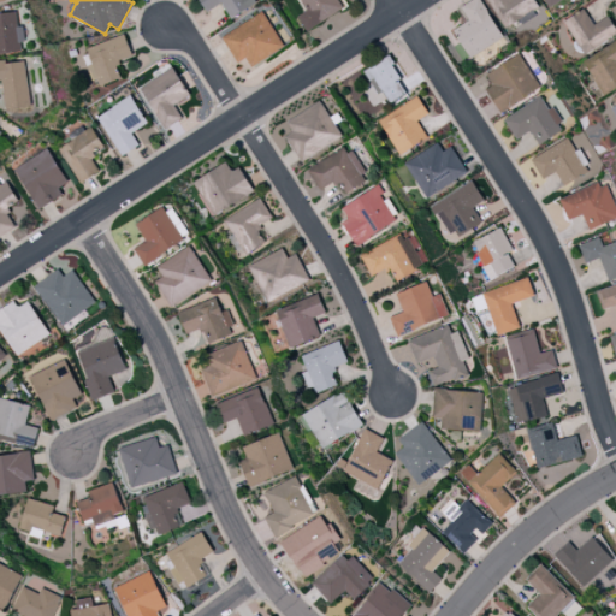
[(230,19),(256,4),(254,0),(199,0),(206,12),(220,3),(230,19)]
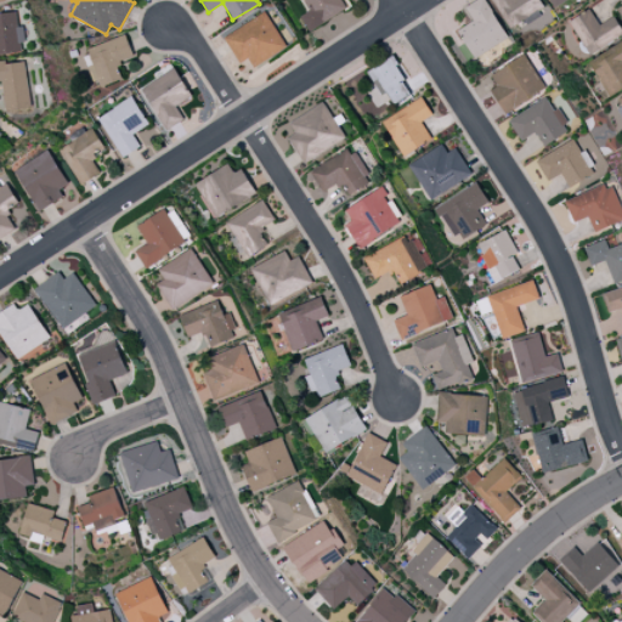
[(303,0),(309,11),(299,16),(309,32),(346,10),(340,0),(303,0)]
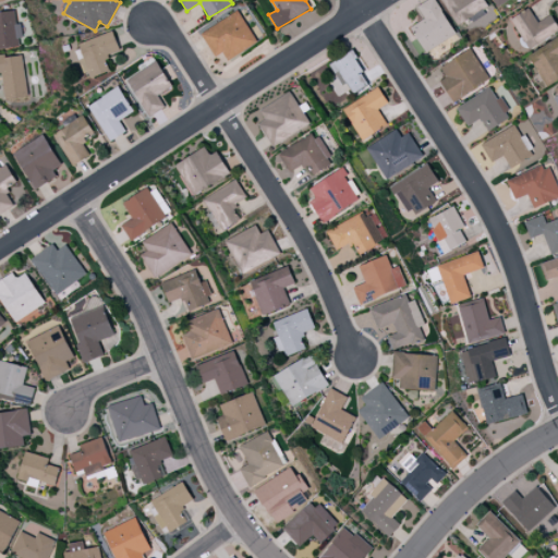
[(427,0),(417,5),(424,20),(411,26),(423,51),(455,36),(436,0),(427,0)]
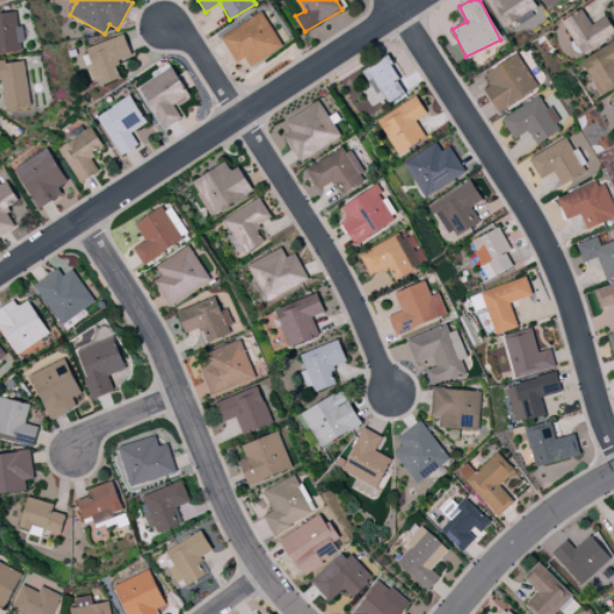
[(486,0),(501,29),(537,8),(531,0),(486,0)]
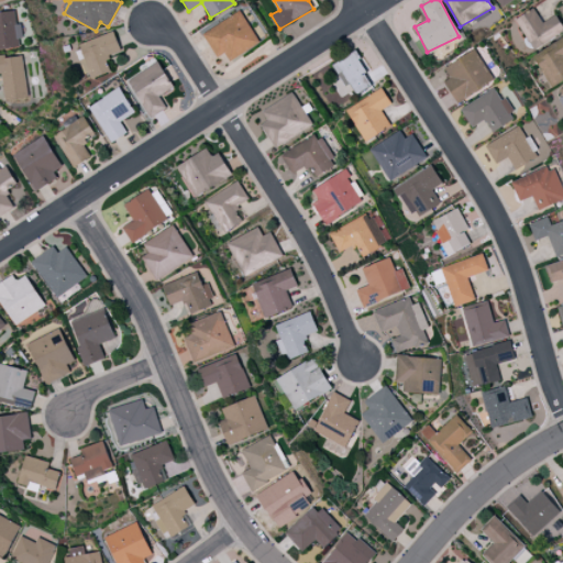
[(533,50),(562,31),(562,26),(555,14),(542,23),(532,8),(515,20),(533,50)]
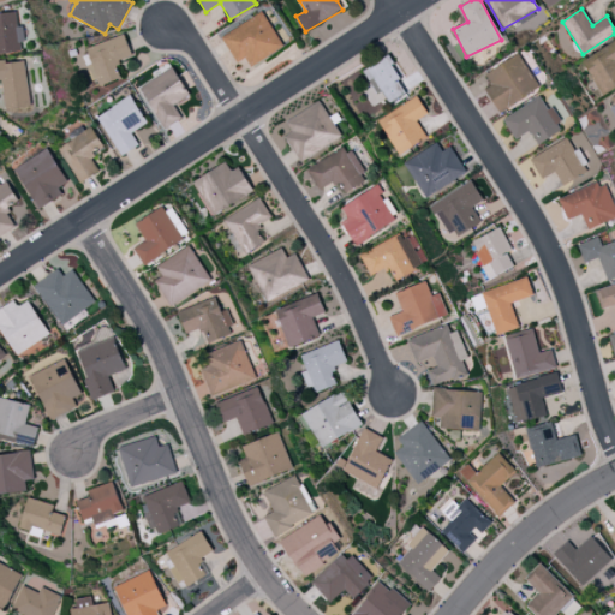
[(285,46),(262,11),(221,37),(237,63),(245,58),(251,67),(285,46)]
++++++++++++++++++++
Problem details »
Repeat every line of the data exactly, but do not include pictures.

Result of the task »
[(230,19),(256,4),(254,0),(199,0),(206,12),(220,3),(230,19)]
[(303,0),(309,11),(299,16),(309,32),(346,10),(340,0),(303,0)]
[(427,0),(417,5),(424,20),(411,26),(423,51),(455,36),(436,0),(427,0)]
[(486,0),(501,29),(537,8),(531,0),(486,0)]
[(533,50),(562,31),(562,26),(555,14),(542,23),(532,8),(515,20),(533,50)]
[(285,46),(262,11),(221,37),(237,63),(245,58),(251,67),(285,46)]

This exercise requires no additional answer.